───── DATA PROVIDED
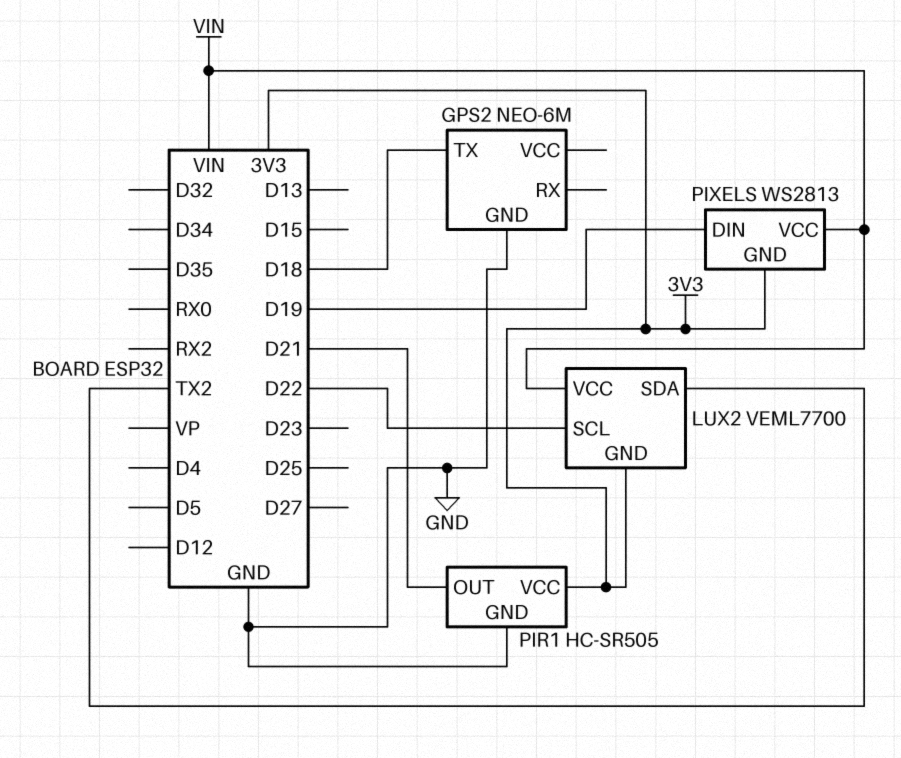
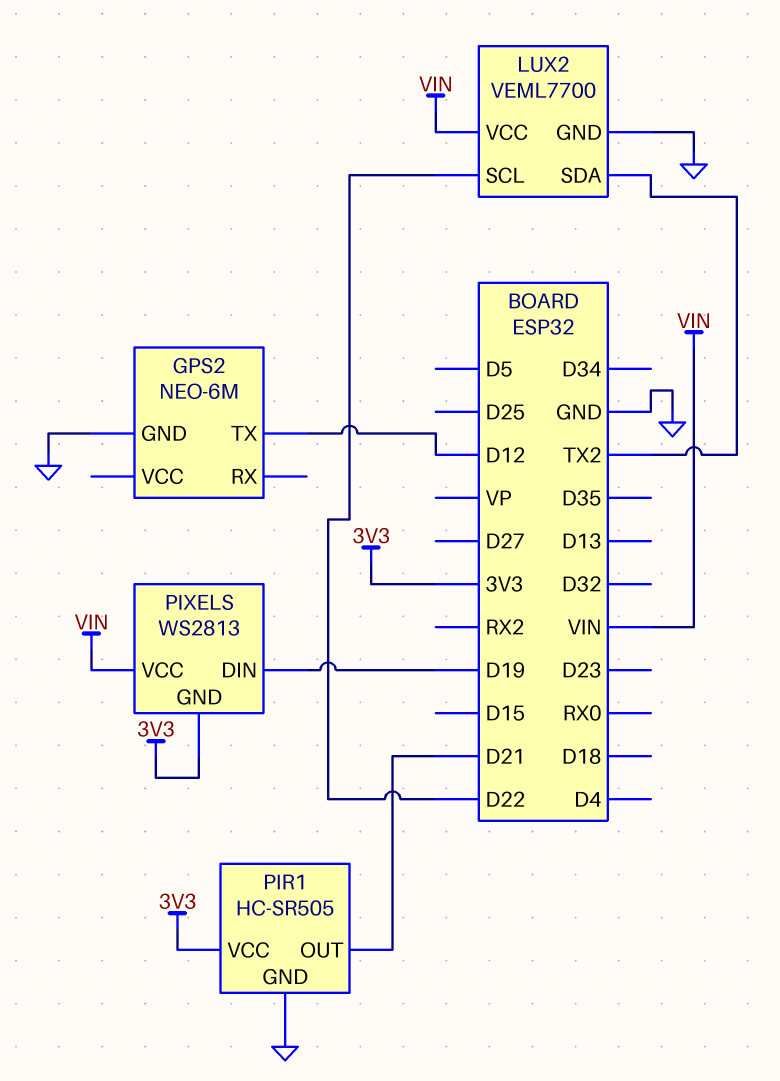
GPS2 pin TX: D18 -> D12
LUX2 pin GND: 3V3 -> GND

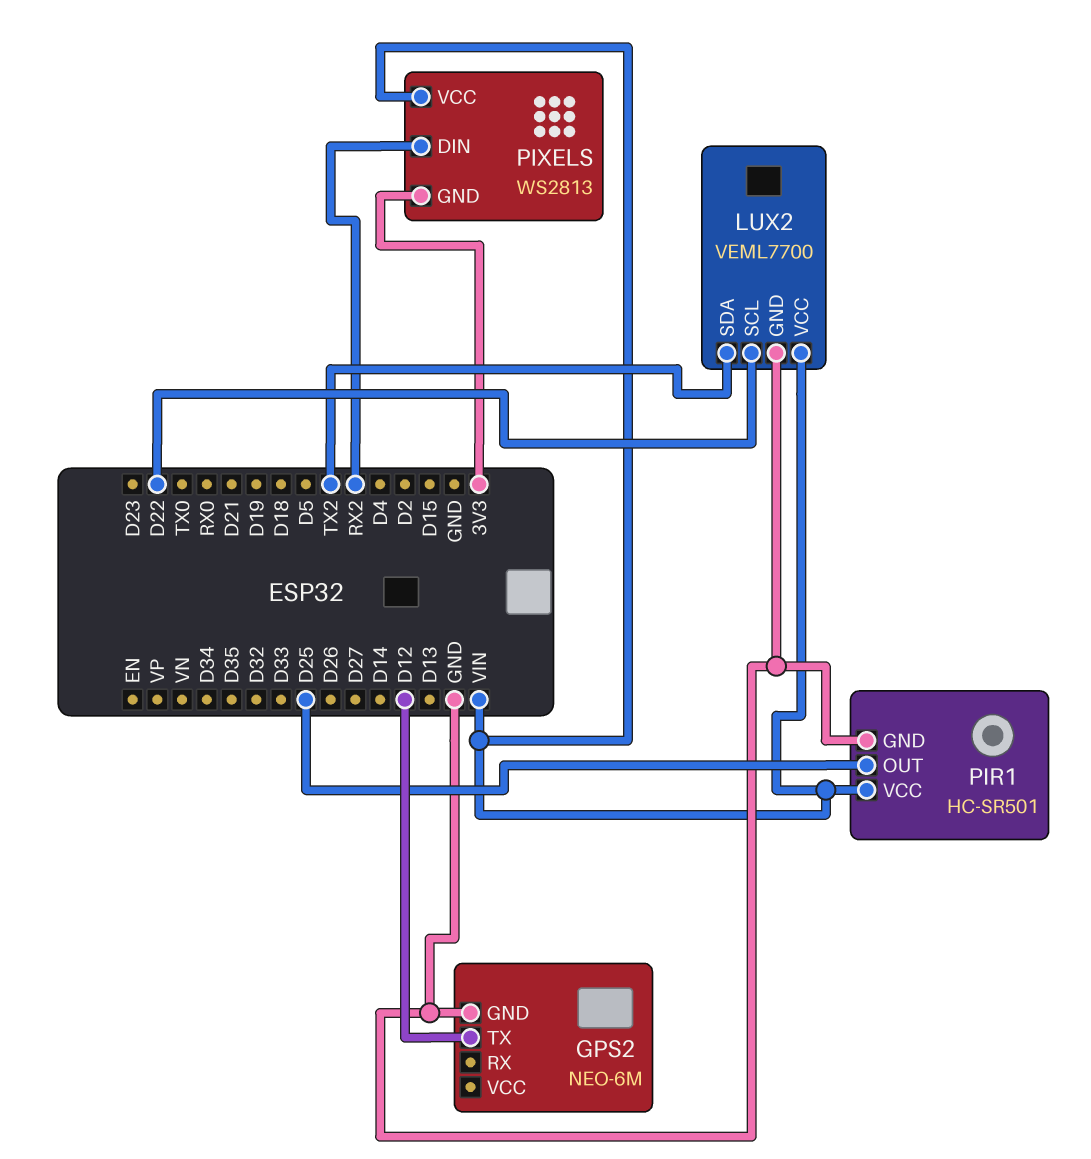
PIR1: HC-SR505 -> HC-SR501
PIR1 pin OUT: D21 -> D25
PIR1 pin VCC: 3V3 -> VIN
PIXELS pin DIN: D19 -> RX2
──────────
───── DATA PROVIDED
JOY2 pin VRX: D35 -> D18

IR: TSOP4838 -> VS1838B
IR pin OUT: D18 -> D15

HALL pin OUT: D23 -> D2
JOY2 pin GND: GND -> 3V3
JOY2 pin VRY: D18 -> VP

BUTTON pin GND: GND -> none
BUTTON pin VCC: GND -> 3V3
──────────
───── DATA PROVIDED
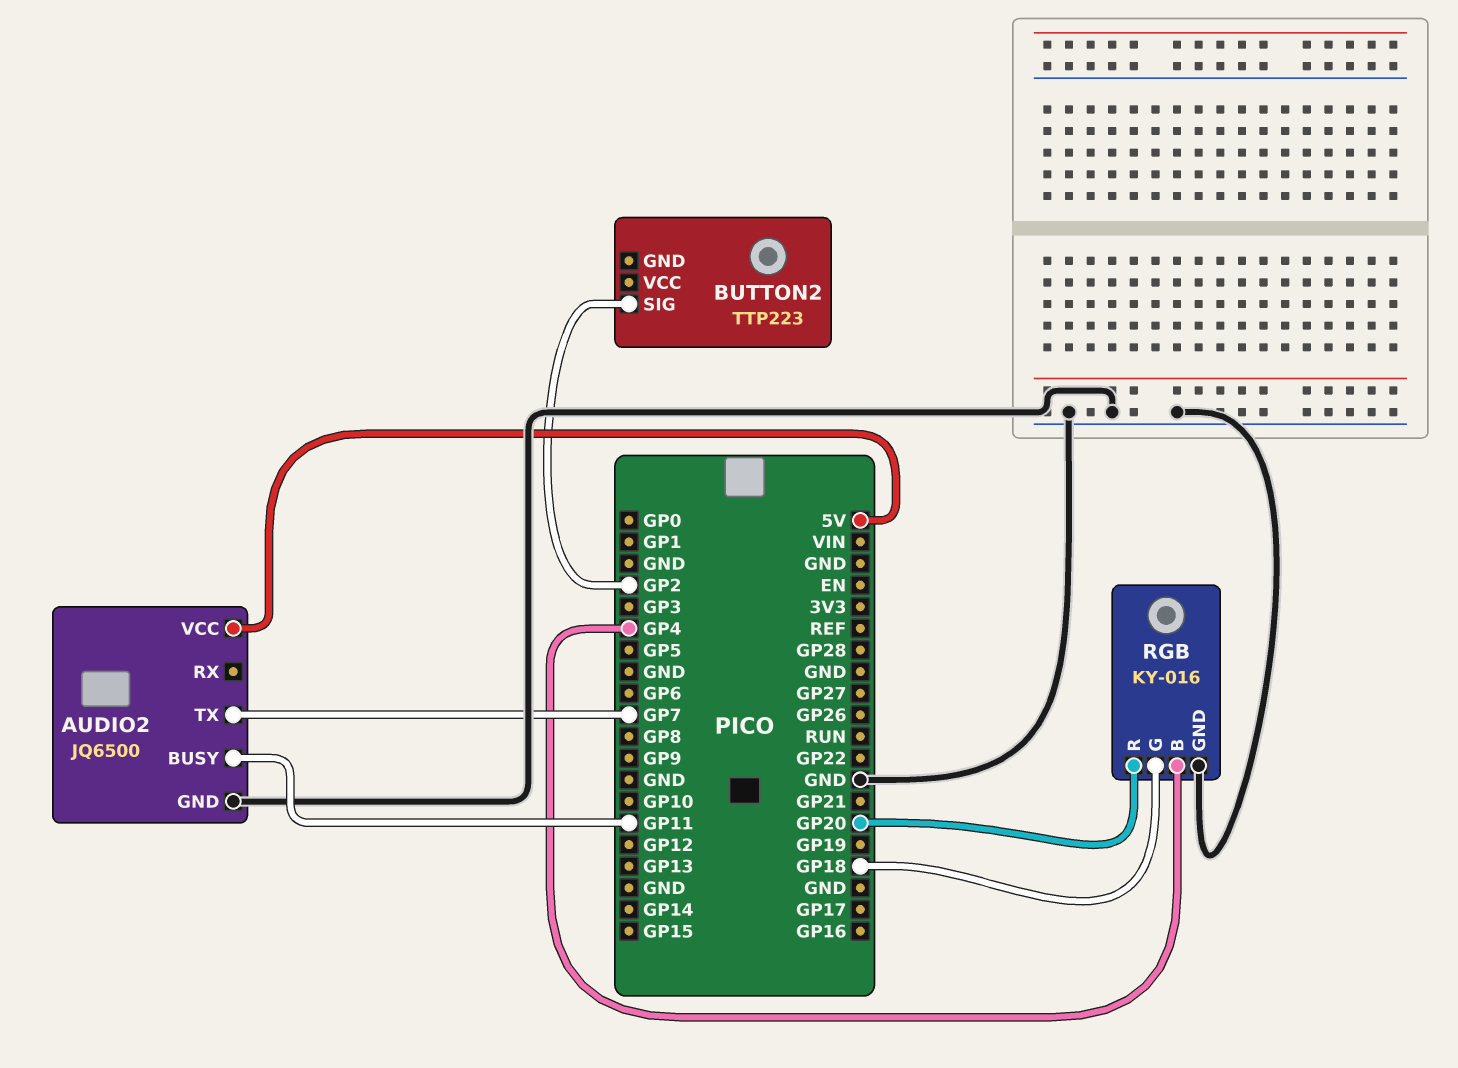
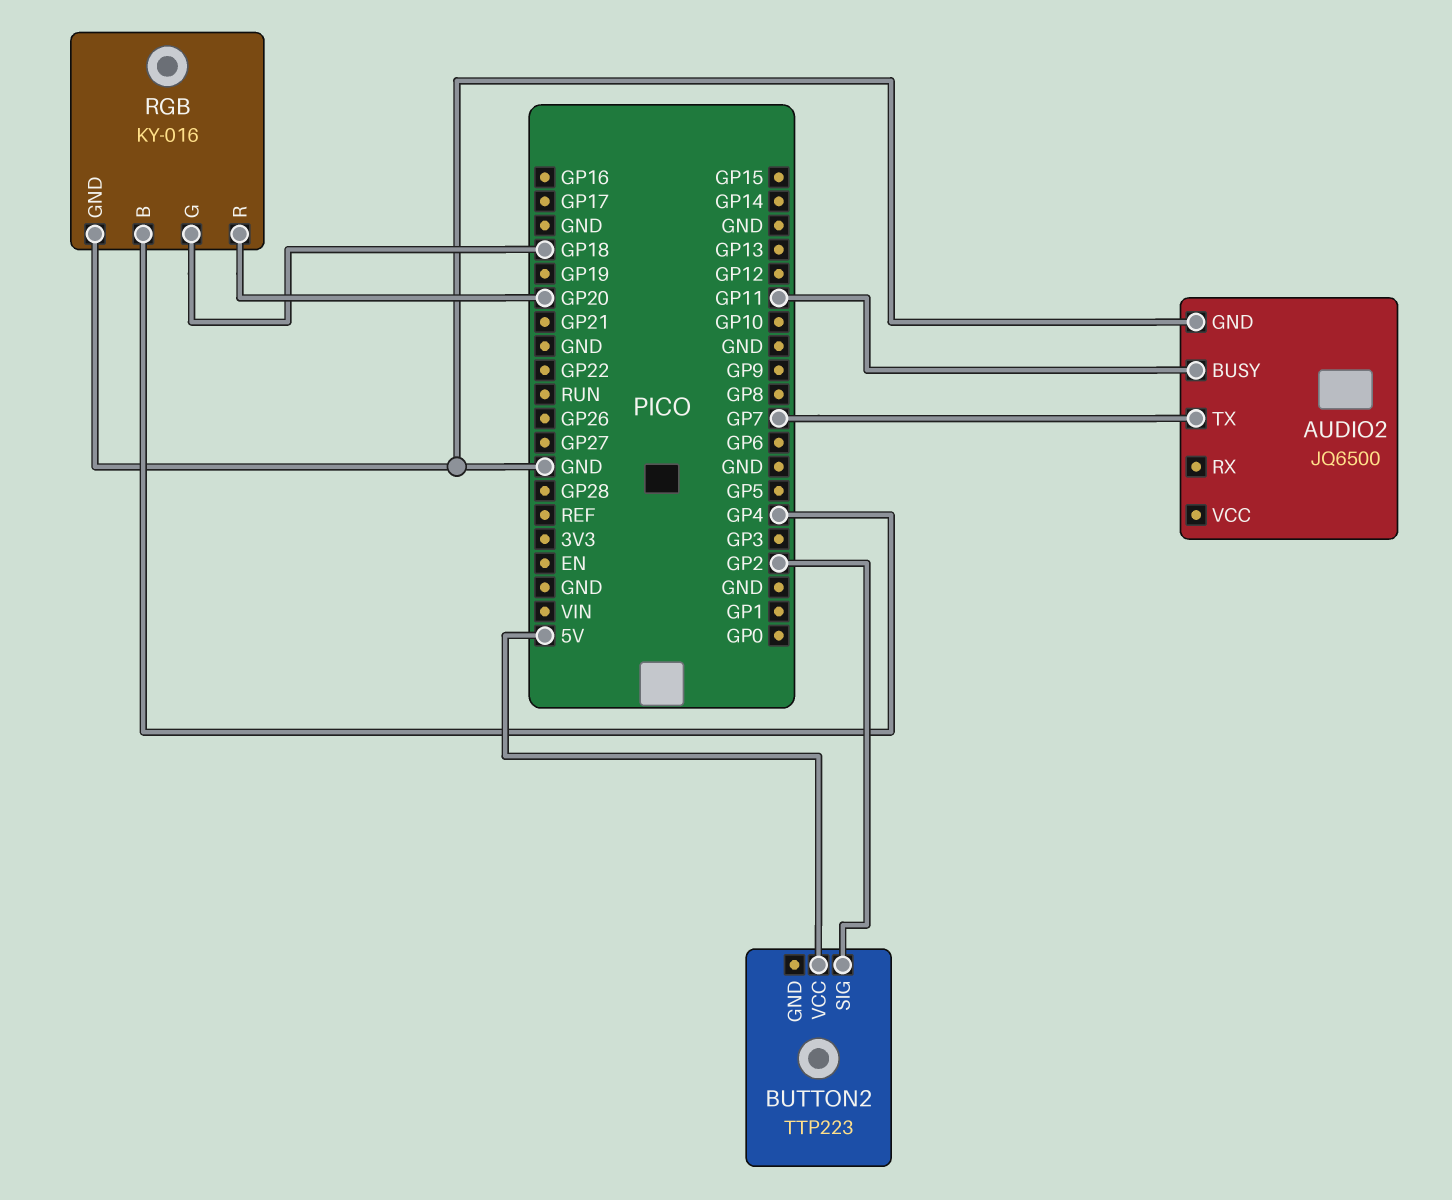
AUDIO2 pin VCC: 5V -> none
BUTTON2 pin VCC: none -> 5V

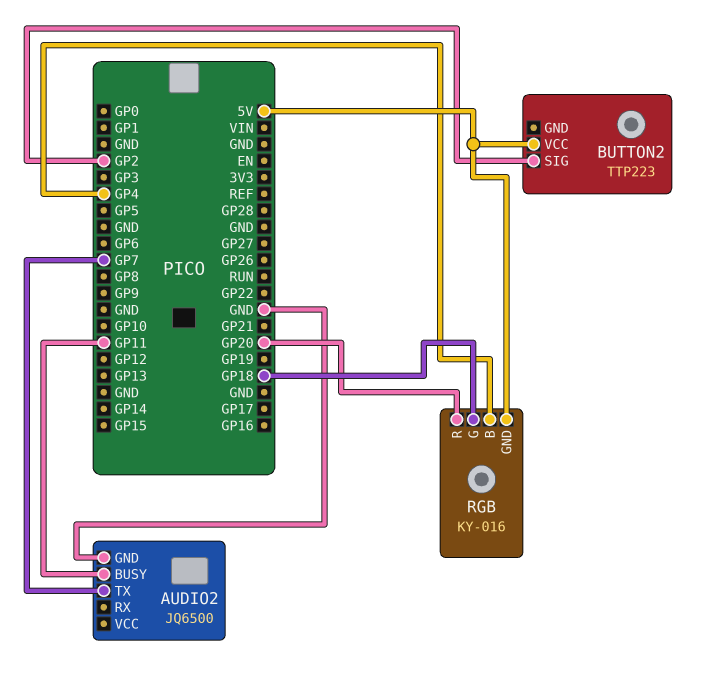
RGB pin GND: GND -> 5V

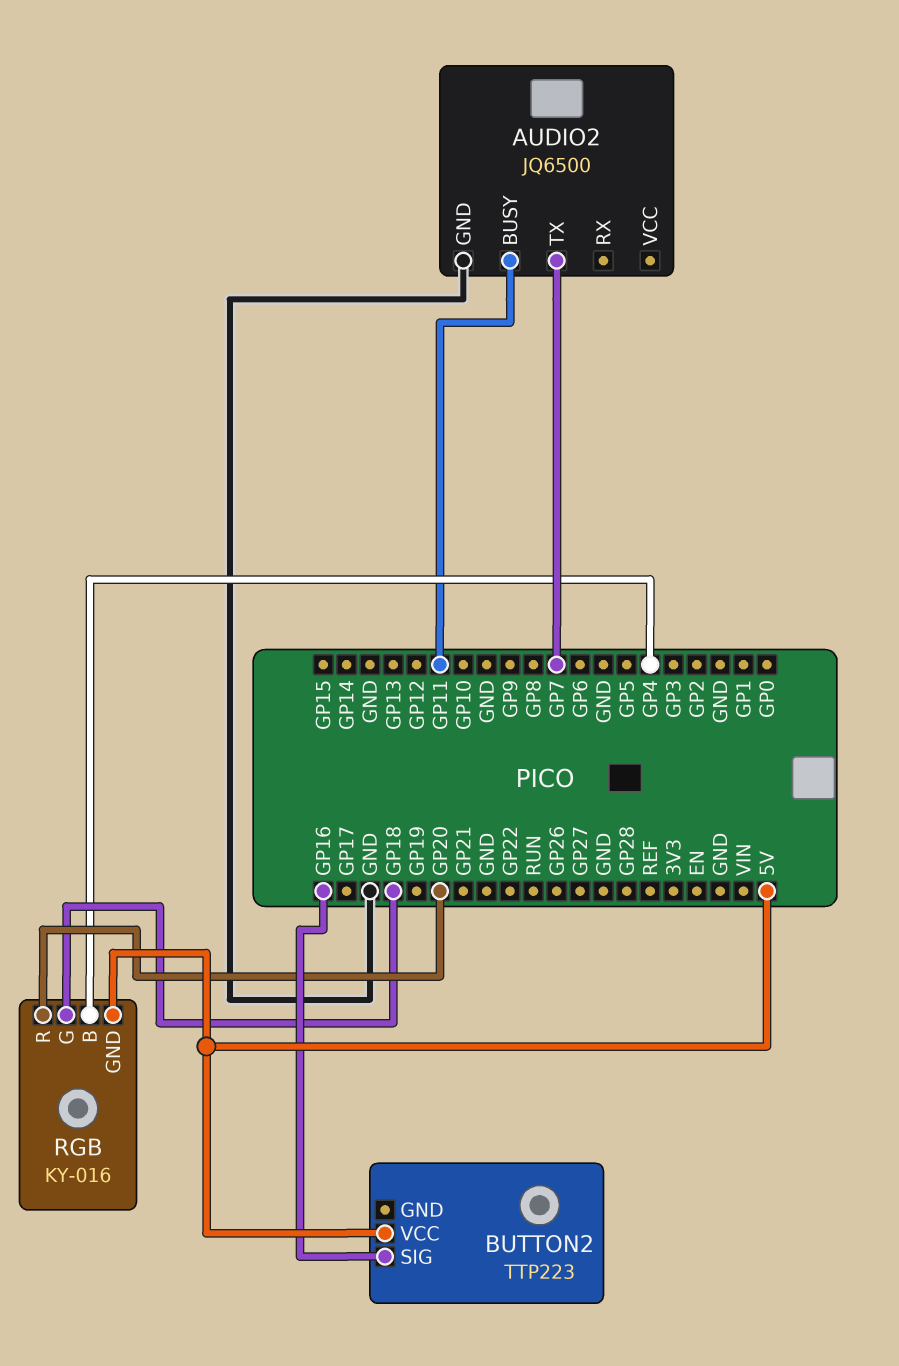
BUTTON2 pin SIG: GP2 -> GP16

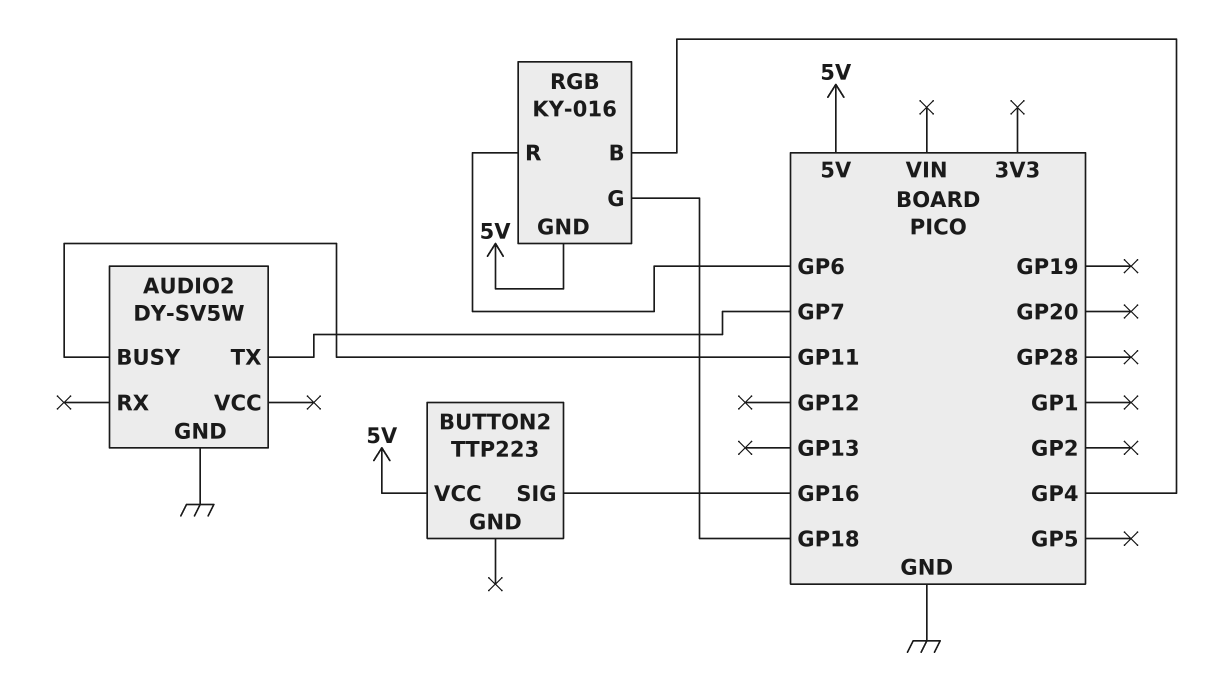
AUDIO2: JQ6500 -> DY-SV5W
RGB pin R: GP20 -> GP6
──────────
From the entries, give the number of lines where the string "none" is found, and nothing else.

▸ OUTPUT OF THE EXERCISE: 3